* [TASK DETAILS]: Copy the entries exactly, through the "R9: 3.3k (BUS_B, SCL) -> 3.3k (+9V, SCL)" line.
_ _ _ _ _ _ _
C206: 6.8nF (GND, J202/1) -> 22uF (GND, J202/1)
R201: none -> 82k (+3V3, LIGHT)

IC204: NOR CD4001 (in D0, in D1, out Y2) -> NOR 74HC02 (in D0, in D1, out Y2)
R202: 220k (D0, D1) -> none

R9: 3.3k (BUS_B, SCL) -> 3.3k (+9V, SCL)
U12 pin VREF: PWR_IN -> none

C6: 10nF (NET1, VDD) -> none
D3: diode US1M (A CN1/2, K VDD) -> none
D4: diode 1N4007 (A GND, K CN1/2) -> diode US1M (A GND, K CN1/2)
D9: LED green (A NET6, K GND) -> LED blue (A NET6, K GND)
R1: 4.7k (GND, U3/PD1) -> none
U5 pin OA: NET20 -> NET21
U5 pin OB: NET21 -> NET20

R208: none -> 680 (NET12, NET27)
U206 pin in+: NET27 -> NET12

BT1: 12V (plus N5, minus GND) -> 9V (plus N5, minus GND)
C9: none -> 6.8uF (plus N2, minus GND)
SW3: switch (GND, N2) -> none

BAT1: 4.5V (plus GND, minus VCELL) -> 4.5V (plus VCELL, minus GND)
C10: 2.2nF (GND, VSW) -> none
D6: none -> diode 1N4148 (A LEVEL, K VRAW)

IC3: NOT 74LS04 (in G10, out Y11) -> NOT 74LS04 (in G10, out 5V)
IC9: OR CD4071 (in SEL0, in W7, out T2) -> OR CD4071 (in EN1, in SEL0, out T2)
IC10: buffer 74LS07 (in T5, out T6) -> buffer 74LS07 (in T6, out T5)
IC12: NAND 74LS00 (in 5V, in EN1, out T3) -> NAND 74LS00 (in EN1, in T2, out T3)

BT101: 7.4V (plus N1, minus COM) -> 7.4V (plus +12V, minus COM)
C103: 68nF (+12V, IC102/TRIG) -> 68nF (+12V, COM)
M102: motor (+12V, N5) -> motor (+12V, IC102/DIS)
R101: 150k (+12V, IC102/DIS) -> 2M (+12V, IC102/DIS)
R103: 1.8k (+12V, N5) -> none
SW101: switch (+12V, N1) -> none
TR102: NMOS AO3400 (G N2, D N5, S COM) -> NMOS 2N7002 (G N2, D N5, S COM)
_ _ _ _ _ _ _
* [SOLUTION FOR THIS TASK]:
C206: 6.8nF (GND, J202/1) -> 22uF (GND, J202/1)
R201: none -> 82k (+3V3, LIGHT)

IC204: NOR CD4001 (in D0, in D1, out Y2) -> NOR 74HC02 (in D0, in D1, out Y2)
R202: 220k (D0, D1) -> none

R9: 3.3k (BUS_B, SCL) -> 3.3k (+9V, SCL)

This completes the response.